■ **DATA FOR PROCESSING**

----

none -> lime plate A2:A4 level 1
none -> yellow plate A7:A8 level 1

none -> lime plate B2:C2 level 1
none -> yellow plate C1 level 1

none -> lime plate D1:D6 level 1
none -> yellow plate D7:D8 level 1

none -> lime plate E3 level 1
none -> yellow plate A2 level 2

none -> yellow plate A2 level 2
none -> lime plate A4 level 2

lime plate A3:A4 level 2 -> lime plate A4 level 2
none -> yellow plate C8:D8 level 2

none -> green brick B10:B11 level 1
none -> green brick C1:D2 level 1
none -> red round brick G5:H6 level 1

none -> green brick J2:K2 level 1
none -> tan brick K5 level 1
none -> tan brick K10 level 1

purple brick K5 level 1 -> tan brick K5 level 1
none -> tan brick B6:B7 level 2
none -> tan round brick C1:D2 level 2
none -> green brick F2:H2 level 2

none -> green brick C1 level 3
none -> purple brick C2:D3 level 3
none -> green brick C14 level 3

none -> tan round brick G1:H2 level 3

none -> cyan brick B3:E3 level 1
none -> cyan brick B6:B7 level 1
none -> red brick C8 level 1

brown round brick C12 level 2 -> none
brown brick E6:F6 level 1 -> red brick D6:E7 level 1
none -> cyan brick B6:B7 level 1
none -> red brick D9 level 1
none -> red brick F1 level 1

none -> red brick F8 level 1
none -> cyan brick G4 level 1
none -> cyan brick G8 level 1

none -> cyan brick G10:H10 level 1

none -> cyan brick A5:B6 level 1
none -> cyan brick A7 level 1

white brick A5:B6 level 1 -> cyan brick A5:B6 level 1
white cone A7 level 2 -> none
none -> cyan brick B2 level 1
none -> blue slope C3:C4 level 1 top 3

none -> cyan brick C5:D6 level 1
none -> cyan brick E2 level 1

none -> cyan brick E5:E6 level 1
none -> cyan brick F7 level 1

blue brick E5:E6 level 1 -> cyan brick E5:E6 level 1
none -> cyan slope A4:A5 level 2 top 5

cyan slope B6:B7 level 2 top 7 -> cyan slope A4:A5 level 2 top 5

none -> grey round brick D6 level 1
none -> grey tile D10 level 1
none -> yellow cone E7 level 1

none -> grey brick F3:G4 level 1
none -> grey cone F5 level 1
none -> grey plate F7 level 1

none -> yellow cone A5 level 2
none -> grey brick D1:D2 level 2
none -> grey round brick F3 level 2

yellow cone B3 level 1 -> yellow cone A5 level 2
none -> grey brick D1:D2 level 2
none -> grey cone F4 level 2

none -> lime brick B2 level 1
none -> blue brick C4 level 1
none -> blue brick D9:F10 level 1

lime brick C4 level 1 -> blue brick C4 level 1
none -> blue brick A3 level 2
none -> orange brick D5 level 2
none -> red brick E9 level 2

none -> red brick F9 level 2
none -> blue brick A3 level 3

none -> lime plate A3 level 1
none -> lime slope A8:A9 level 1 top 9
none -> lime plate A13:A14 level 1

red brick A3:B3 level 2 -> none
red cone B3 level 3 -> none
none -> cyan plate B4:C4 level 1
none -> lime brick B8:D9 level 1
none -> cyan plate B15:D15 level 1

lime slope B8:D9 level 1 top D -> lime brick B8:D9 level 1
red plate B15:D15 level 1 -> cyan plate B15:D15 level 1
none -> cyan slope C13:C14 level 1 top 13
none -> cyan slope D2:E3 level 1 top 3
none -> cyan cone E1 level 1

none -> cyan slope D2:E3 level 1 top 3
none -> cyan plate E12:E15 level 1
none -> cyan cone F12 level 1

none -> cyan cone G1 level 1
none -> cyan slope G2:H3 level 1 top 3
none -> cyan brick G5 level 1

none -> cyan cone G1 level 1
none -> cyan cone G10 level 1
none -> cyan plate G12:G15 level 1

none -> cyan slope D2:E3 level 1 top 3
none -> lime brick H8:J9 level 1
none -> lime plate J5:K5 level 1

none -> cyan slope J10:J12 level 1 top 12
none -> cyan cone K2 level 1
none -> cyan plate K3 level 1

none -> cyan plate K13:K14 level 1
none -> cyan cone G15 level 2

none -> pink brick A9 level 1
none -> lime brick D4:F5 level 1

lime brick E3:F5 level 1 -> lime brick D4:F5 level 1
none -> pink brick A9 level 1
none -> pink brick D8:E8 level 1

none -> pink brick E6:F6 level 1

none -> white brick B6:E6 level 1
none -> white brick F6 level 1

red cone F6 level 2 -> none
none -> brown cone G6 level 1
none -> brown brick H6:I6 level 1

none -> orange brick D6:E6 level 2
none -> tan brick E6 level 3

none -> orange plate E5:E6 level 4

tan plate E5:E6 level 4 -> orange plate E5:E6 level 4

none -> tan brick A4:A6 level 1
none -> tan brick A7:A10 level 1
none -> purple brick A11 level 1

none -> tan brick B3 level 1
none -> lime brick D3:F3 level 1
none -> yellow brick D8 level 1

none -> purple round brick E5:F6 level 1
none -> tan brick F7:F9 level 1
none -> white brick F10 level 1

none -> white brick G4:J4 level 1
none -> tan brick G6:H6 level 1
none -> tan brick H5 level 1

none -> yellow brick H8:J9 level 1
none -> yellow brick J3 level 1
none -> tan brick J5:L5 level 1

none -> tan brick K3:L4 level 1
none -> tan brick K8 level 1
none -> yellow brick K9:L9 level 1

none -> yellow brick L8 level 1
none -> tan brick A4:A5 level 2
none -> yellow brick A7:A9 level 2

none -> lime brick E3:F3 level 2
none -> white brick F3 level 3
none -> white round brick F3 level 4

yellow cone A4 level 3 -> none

----

■ **TASK OBJECTIVE**
Reproduce the whole listing so that each line matches the original exactly.

■ **RESULT BELOW**
none -> lime plate A2:A4 level 1
none -> yellow plate A7:A8 level 1

none -> lime plate B2:C2 level 1
none -> yellow plate C1 level 1

none -> lime plate D1:D6 level 1
none -> yellow plate D7:D8 level 1

none -> lime plate E3 level 1
none -> yellow plate A2 level 2

none -> yellow plate A2 level 2
none -> lime plate A4 level 2

lime plate A3:A4 level 2 -> lime plate A4 level 2
none -> yellow plate C8:D8 level 2

none -> green brick B10:B11 level 1
none -> green brick C1:D2 level 1
none -> red round brick G5:H6 level 1

none -> green brick J2:K2 level 1
none -> tan brick K5 level 1
none -> tan brick K10 level 1

purple brick K5 level 1 -> tan brick K5 level 1
none -> tan brick B6:B7 level 2
none -> tan round brick C1:D2 level 2
none -> green brick F2:H2 level 2

none -> green brick C1 level 3
none -> purple brick C2:D3 level 3
none -> green brick C14 level 3

none -> tan round brick G1:H2 level 3

none -> cyan brick B3:E3 level 1
none -> cyan brick B6:B7 level 1
none -> red brick C8 level 1

brown round brick C12 level 2 -> none
brown brick E6:F6 level 1 -> red brick D6:E7 level 1
none -> cyan brick B6:B7 level 1
none -> red brick D9 level 1
none -> red brick F1 level 1

none -> red brick F8 level 1
none -> cyan brick G4 level 1
none -> cyan brick G8 level 1

none -> cyan brick G10:H10 level 1

none -> cyan brick A5:B6 level 1
none -> cyan brick A7 level 1

white brick A5:B6 level 1 -> cyan brick A5:B6 level 1
white cone A7 level 2 -> none
none -> cyan brick B2 level 1
none -> blue slope C3:C4 level 1 top 3

none -> cyan brick C5:D6 level 1
none -> cyan brick E2 level 1

none -> cyan brick E5:E6 level 1
none -> cyan brick F7 level 1

blue brick E5:E6 level 1 -> cyan brick E5:E6 level 1
none -> cyan slope A4:A5 level 2 top 5

cyan slope B6:B7 level 2 top 7 -> cyan slope A4:A5 level 2 top 5

none -> grey round brick D6 level 1
none -> grey tile D10 level 1
none -> yellow cone E7 level 1

none -> grey brick F3:G4 level 1
none -> grey cone F5 level 1
none -> grey plate F7 level 1

none -> yellow cone A5 level 2
none -> grey brick D1:D2 level 2
none -> grey round brick F3 level 2

yellow cone B3 level 1 -> yellow cone A5 level 2
none -> grey brick D1:D2 level 2
none -> grey cone F4 level 2

none -> lime brick B2 level 1
none -> blue brick C4 level 1
none -> blue brick D9:F10 level 1

lime brick C4 level 1 -> blue brick C4 level 1
none -> blue brick A3 level 2
none -> orange brick D5 level 2
none -> red brick E9 level 2

none -> red brick F9 level 2
none -> blue brick A3 level 3

none -> lime plate A3 level 1
none -> lime slope A8:A9 level 1 top 9
none -> lime plate A13:A14 level 1

red brick A3:B3 level 2 -> none
red cone B3 level 3 -> none
none -> cyan plate B4:C4 level 1
none -> lime brick B8:D9 level 1
none -> cyan plate B15:D15 level 1

lime slope B8:D9 level 1 top D -> lime brick B8:D9 level 1
red plate B15:D15 level 1 -> cyan plate B15:D15 level 1
none -> cyan slope C13:C14 level 1 top 13
none -> cyan slope D2:E3 level 1 top 3
none -> cyan cone E1 level 1

none -> cyan slope D2:E3 level 1 top 3
none -> cyan plate E12:E15 level 1
none -> cyan cone F12 level 1

none -> cyan cone G1 level 1
none -> cyan slope G2:H3 level 1 top 3
none -> cyan brick G5 level 1

none -> cyan cone G1 level 1
none -> cyan cone G10 level 1
none -> cyan plate G12:G15 level 1

none -> cyan slope D2:E3 level 1 top 3
none -> lime brick H8:J9 level 1
none -> lime plate J5:K5 level 1

none -> cyan slope J10:J12 level 1 top 12
none -> cyan cone K2 level 1
none -> cyan plate K3 level 1

none -> cyan plate K13:K14 level 1
none -> cyan cone G15 level 2

none -> pink brick A9 level 1
none -> lime brick D4:F5 level 1

lime brick E3:F5 level 1 -> lime brick D4:F5 level 1
none -> pink brick A9 level 1
none -> pink brick D8:E8 level 1

none -> pink brick E6:F6 level 1

none -> white brick B6:E6 level 1
none -> white brick F6 level 1

red cone F6 level 2 -> none
none -> brown cone G6 level 1
none -> brown brick H6:I6 level 1

none -> orange brick D6:E6 level 2
none -> tan brick E6 level 3

none -> orange plate E5:E6 level 4

tan plate E5:E6 level 4 -> orange plate E5:E6 level 4

none -> tan brick A4:A6 level 1
none -> tan brick A7:A10 level 1
none -> purple brick A11 level 1

none -> tan brick B3 level 1
none -> lime brick D3:F3 level 1
none -> yellow brick D8 level 1

none -> purple round brick E5:F6 level 1
none -> tan brick F7:F9 level 1
none -> white brick F10 level 1

none -> white brick G4:J4 level 1
none -> tan brick G6:H6 level 1
none -> tan brick H5 level 1

none -> yellow brick H8:J9 level 1
none -> yellow brick J3 level 1
none -> tan brick J5:L5 level 1

none -> tan brick K3:L4 level 1
none -> tan brick K8 level 1
none -> yellow brick K9:L9 level 1

none -> yellow brick L8 level 1
none -> tan brick A4:A5 level 2
none -> yellow brick A7:A9 level 2

none -> lime brick E3:F3 level 2
none -> white brick F3 level 3
none -> white round brick F3 level 4

yellow cone A4 level 3 -> none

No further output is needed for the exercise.